What you are asked to do
With pictures removed, print the listing exactly.

Information provided

□ □ □

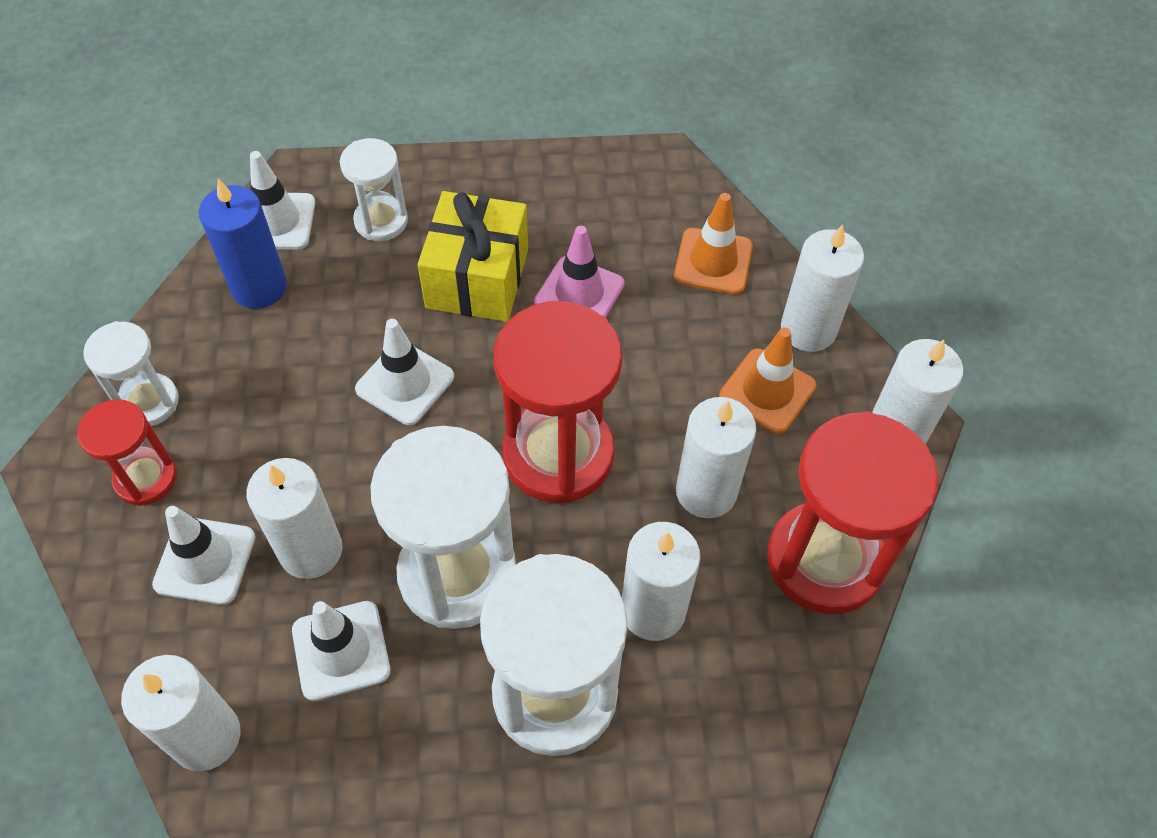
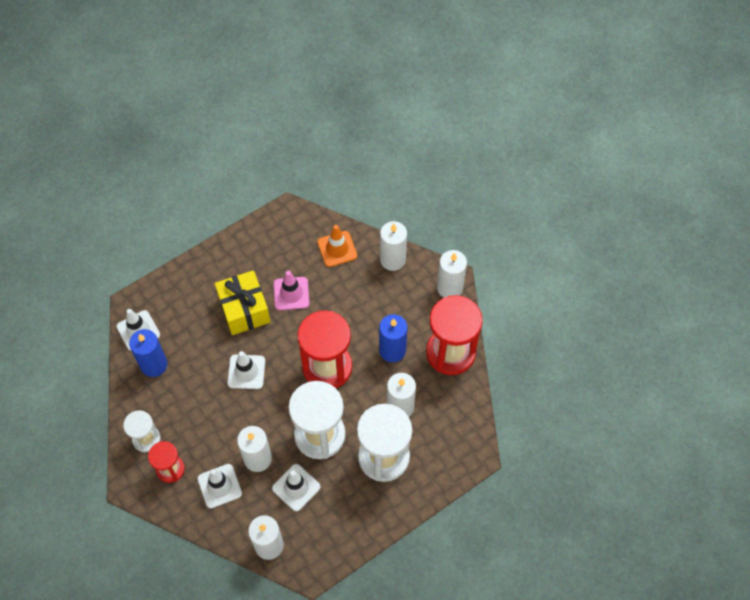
camera: 30 degrees left, 5 degrees up
white hourglass [340,138,408,241] -> none
white candle [676,397,756,518] -> blue candle [379,314,408,362]
orange traffic cone [719,327,816,434] -> none

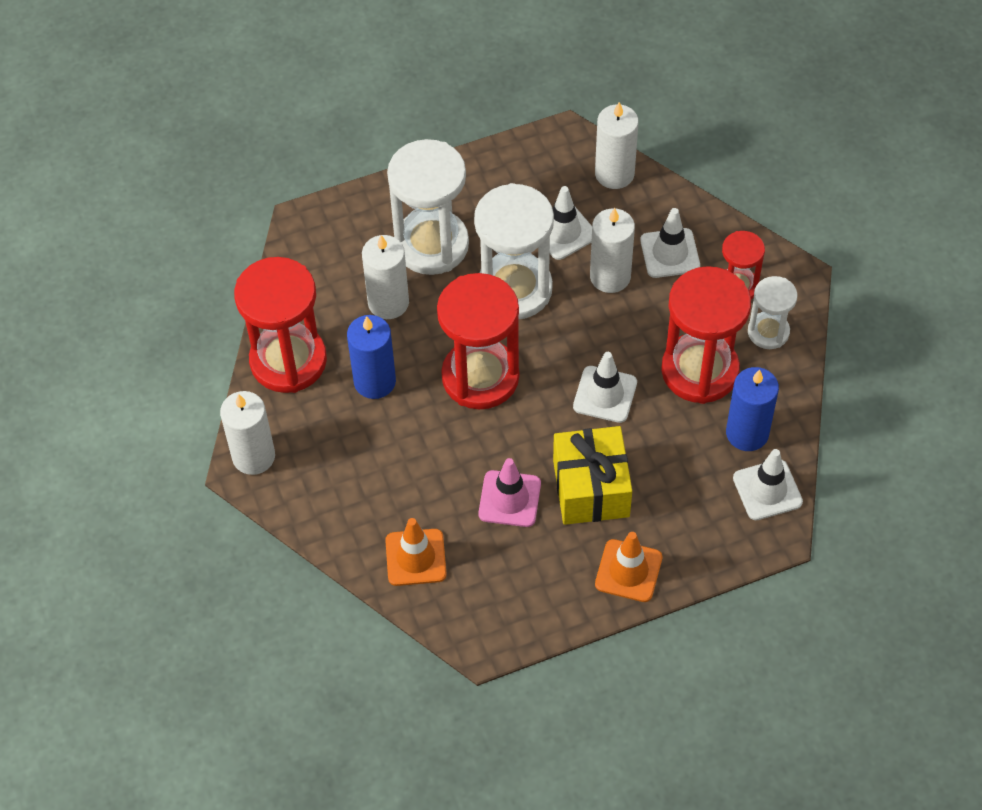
camera: 165 degrees left, 5 degrees down
white candle [380,221,407,271] -> none
none -> orange traffic cone [595,532,662,602]
none -> red hourglass [661,266,751,404]

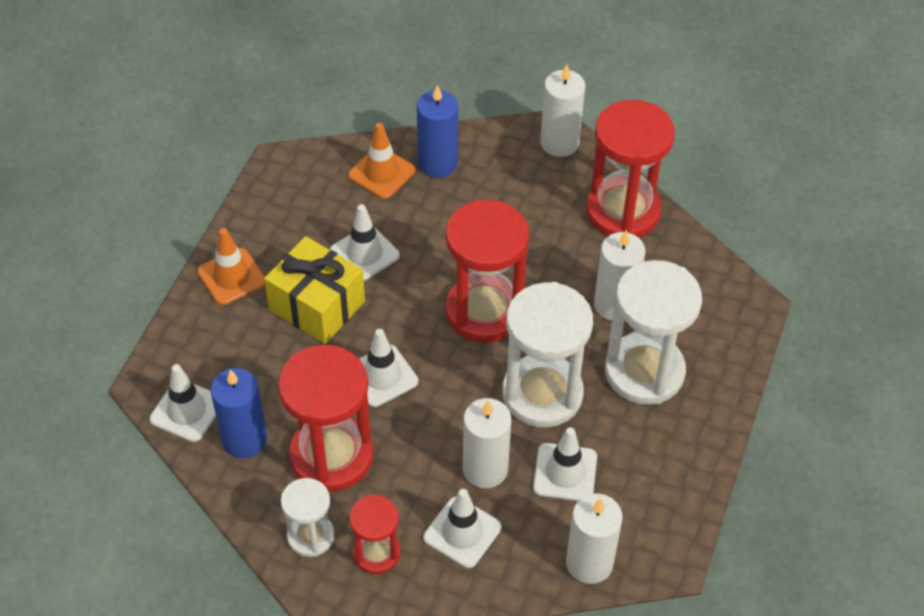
camera: 130 degrees right, 5 degrees down
blue candle [347,315,396,399] -> blue candle moved to [417,85,458,178]
pink traffic cone [478,458,541,527] -> white traffic cone [330,204,400,281]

□ □ □

Written answer
camera: 30 degrees left, 5 degrees up
white hourglass [340,138,408,241] -> none
white candle [676,397,756,518] -> blue candle [379,314,408,362]
orange traffic cone [719,327,816,434] -> none

camera: 165 degrees left, 5 degrees down
white candle [380,221,407,271] -> none
none -> orange traffic cone [595,532,662,602]
none -> red hourglass [661,266,751,404]

camera: 130 degrees right, 5 degrees down
blue candle [347,315,396,399] -> blue candle moved to [417,85,458,178]
pink traffic cone [478,458,541,527] -> white traffic cone [330,204,400,281]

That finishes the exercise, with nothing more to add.